[WHAT IS EXPECTED]
Below are some records; give them all again exactly, but not the pictures.

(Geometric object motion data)
☆ ☆ ☆
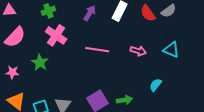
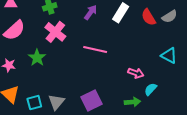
pink arrow: (138, 51) -> (136, 73), moved
green arrow: (124, 100) -> (132, 102), moved

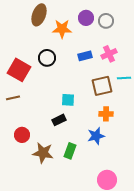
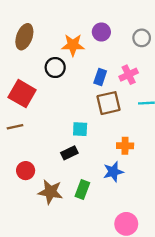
brown ellipse: (39, 15) -> (24, 37), moved
gray circle: (106, 21) -> (142, 38), moved
blue rectangle: (85, 56) -> (100, 77), turned -56
black circle: (47, 58) -> (55, 68), moved
brown square: (102, 86) -> (108, 103), moved

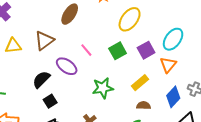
☆ ☆ ☆
[WRITTEN REPLY]
pink arrow: (138, 51) -> (136, 73), moved
green arrow: (124, 100) -> (132, 102), moved

brown ellipse: (39, 15) -> (24, 37), moved
gray circle: (106, 21) -> (142, 38), moved
blue rectangle: (85, 56) -> (100, 77), turned -56
black circle: (47, 58) -> (55, 68), moved
brown square: (102, 86) -> (108, 103), moved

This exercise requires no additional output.